[[ Data extract open ]]

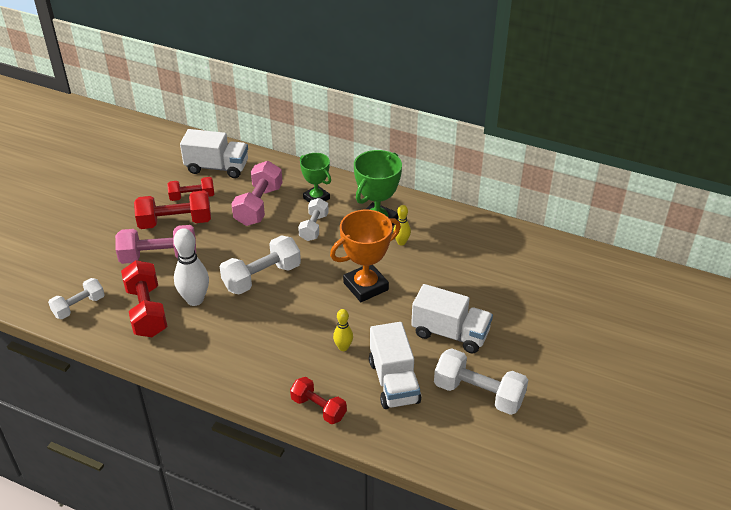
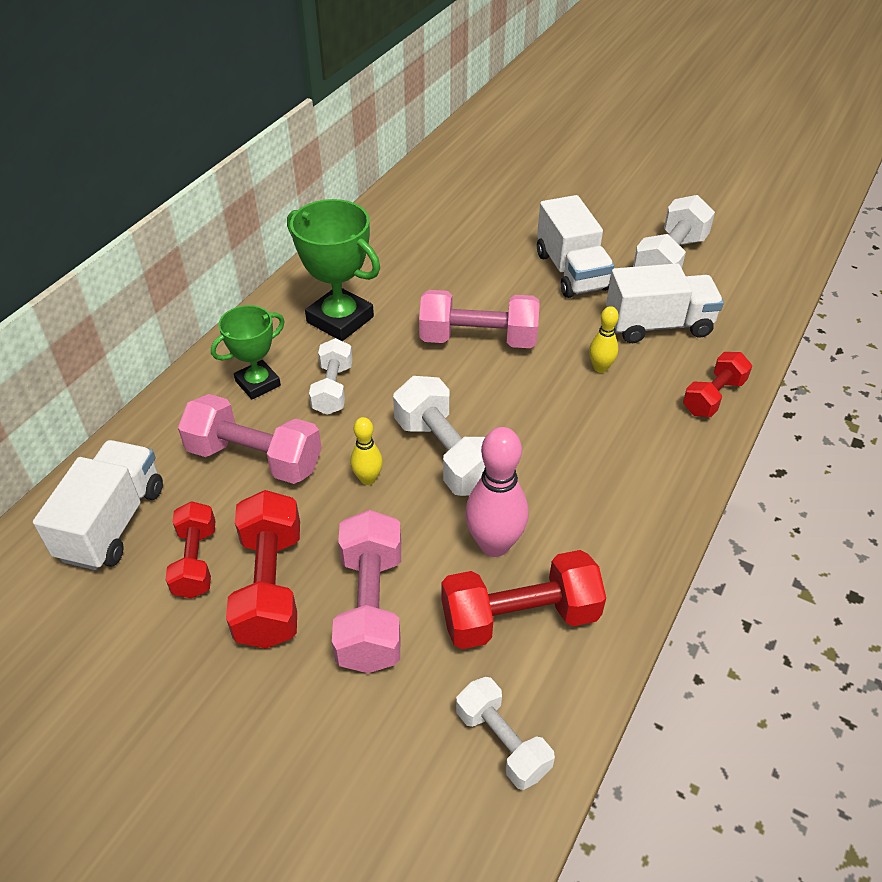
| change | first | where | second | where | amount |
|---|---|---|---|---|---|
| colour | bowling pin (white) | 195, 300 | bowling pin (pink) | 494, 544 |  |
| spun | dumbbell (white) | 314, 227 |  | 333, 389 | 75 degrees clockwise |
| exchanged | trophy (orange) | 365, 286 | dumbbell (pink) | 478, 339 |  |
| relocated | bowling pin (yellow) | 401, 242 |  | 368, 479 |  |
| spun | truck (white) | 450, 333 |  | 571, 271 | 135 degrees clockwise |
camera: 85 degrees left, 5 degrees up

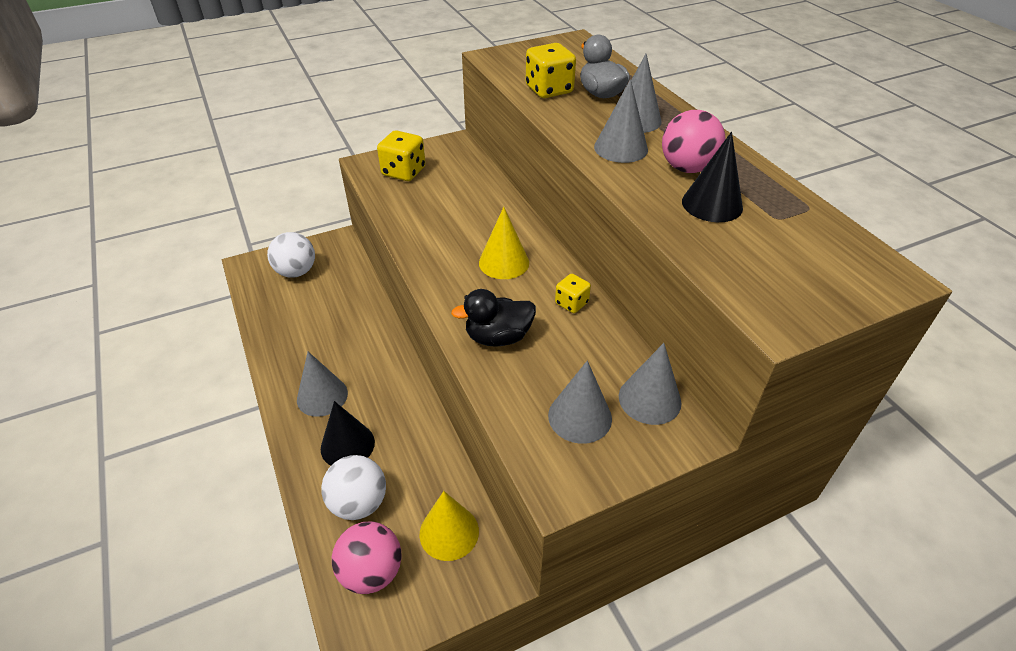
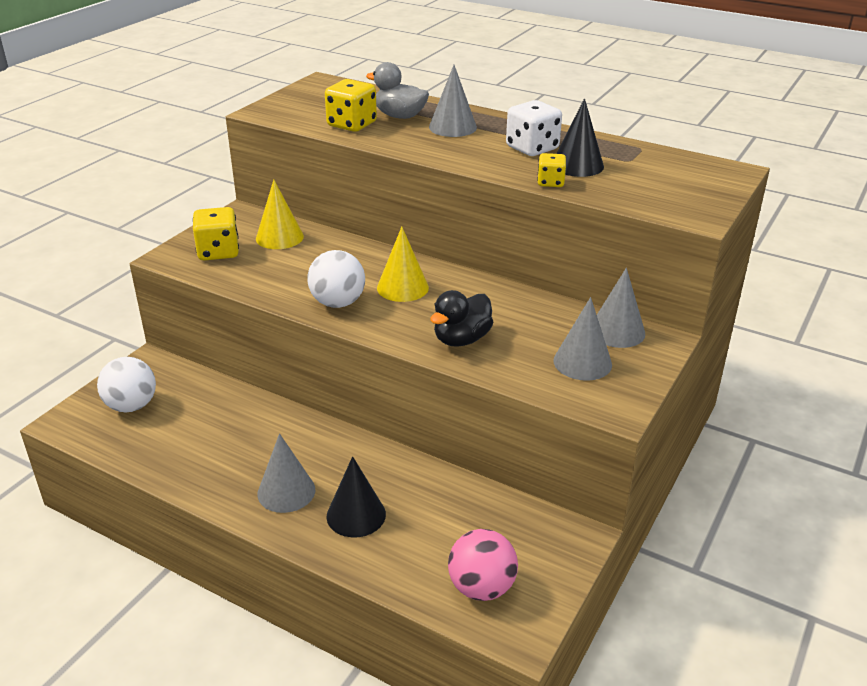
| change | first | where | second | where | amount |
|---|---|---|---|---|---|
| relocated | ball (white) | 359, 503 |  | 338, 303 |  |
| relocated | cone (yellow) | 449, 532 |  | 279, 237 |  |
| relocated | dice (yellow) | 571, 303 |  | 550, 182 |  |
| missing | cone (grey) | 621, 148 |  |  |  |
| exchanged | ball (pink) | 687, 168 | dice (white) | 532, 148 |  |
camera: 35 degrees left, 10 degrees down

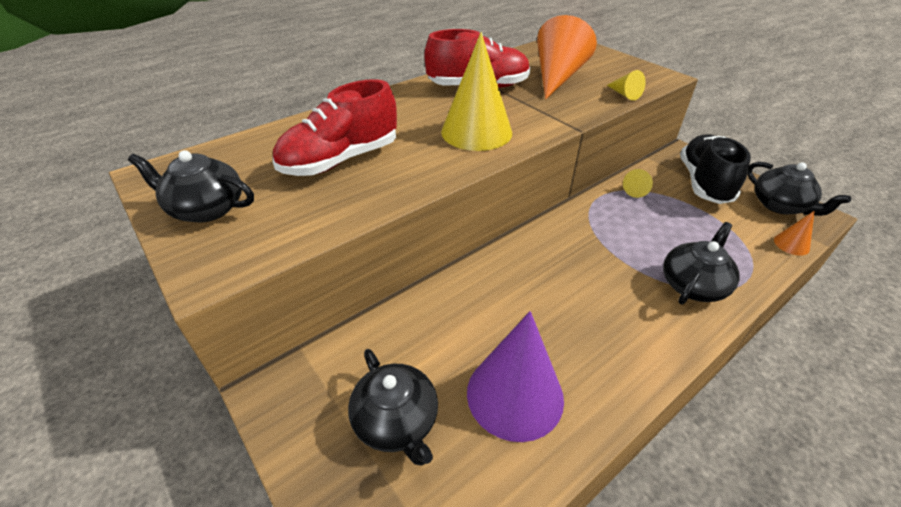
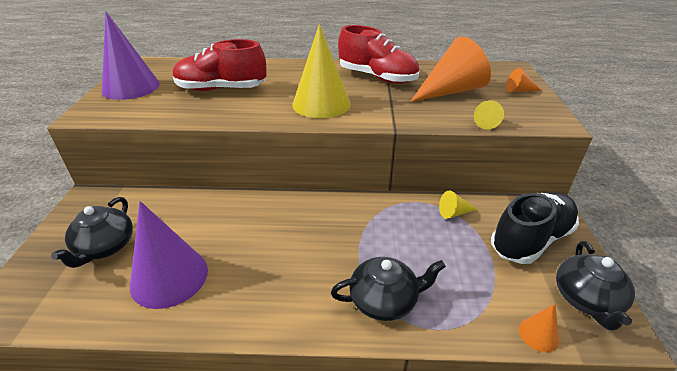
| change | first | where | second | where | amount |
|---|---|---|---|---|---|
| exchanged | teapot (black) | 206, 209 | cone (purple) | 131, 87 |  |
| appeared |  |  | cone (orange) | 519, 90 |  |
camera: 40 degrees right, 5 degrees down

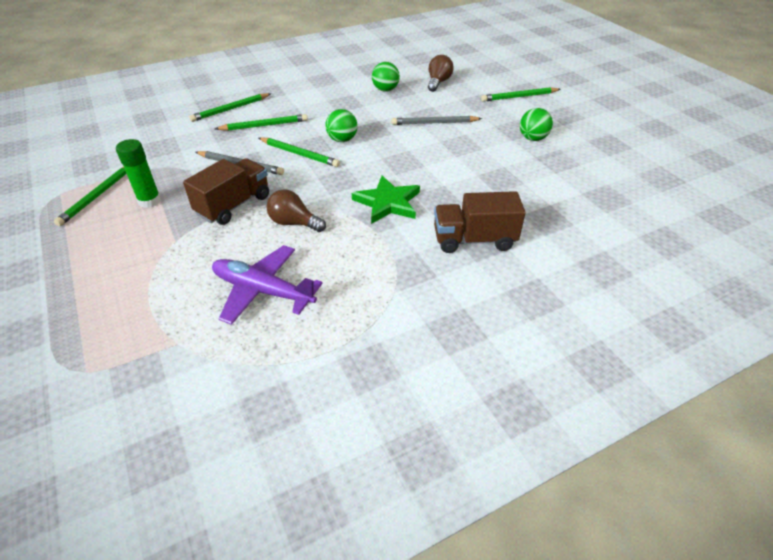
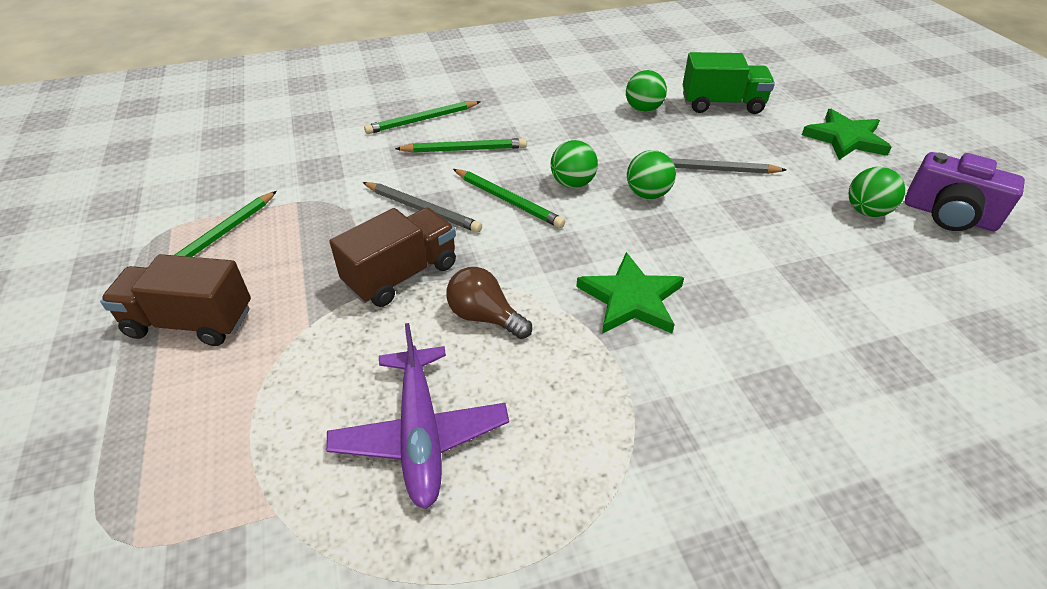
| change | first | where | second | where | amount |
|---|---|---|---|---|---|
| missing | glue stick (green) | 149, 201 |  |  |  |
| spun | plane (purple) | 262, 291 |  | 420, 434 | 135 degrees counterclockwise |
| exchanged | light bulb (brown) | 438, 82 | truck (green) | 722, 104 |  |
| relocated | truck (brown) | 474, 240 |  | 190, 322 |  |
| exchanged | pencil (green) | 519, 97 | star (green) | 845, 138 |  |
| appeared |  |  | ball (green) | 647, 194 |  |
| appeared |  |  | camera (purple) | 949, 215 |  |
camera: 10 degrees right, 0 degrees up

[[ Data extract closed ]]

__What you have to do__
Nothing but the pictures may be dropped as you repeat the listing above exactly.

__Solution for this exercise__
| change | first | where | second | where | amount |
|---|---|---|---|---|---|
| colour | bowling pin (white) | 195, 300 | bowling pin (pink) | 494, 544 |  |
| spun | dumbbell (white) | 314, 227 |  | 333, 389 | 75 degrees clockwise |
| exchanged | trophy (orange) | 365, 286 | dumbbell (pink) | 478, 339 |  |
| relocated | bowling pin (yellow) | 401, 242 |  | 368, 479 |  |
| spun | truck (white) | 450, 333 |  | 571, 271 | 135 degrees clockwise |
camera: 85 degrees left, 5 degrees up

| change | first | where | second | where | amount |
|---|---|---|---|---|---|
| relocated | ball (white) | 359, 503 |  | 338, 303 |  |
| relocated | cone (yellow) | 449, 532 |  | 279, 237 |  |
| relocated | dice (yellow) | 571, 303 |  | 550, 182 |  |
| missing | cone (grey) | 621, 148 |  |  |  |
| exchanged | ball (pink) | 687, 168 | dice (white) | 532, 148 |  |
camera: 35 degrees left, 10 degrees down

| change | first | where | second | where | amount |
|---|---|---|---|---|---|
| exchanged | teapot (black) | 206, 209 | cone (purple) | 131, 87 |  |
| appeared |  |  | cone (orange) | 519, 90 |  |
camera: 40 degrees right, 5 degrees down

| change | first | where | second | where | amount |
|---|---|---|---|---|---|
| missing | glue stick (green) | 149, 201 |  |  |  |
| spun | plane (purple) | 262, 291 |  | 420, 434 | 135 degrees counterclockwise |
| exchanged | light bulb (brown) | 438, 82 | truck (green) | 722, 104 |  |
| relocated | truck (brown) | 474, 240 |  | 190, 322 |  |
| exchanged | pencil (green) | 519, 97 | star (green) | 845, 138 |  |
| appeared |  |  | ball (green) | 647, 194 |  |
| appeared |  |  | camera (purple) | 949, 215 |  |
camera: 10 degrees right, 0 degrees up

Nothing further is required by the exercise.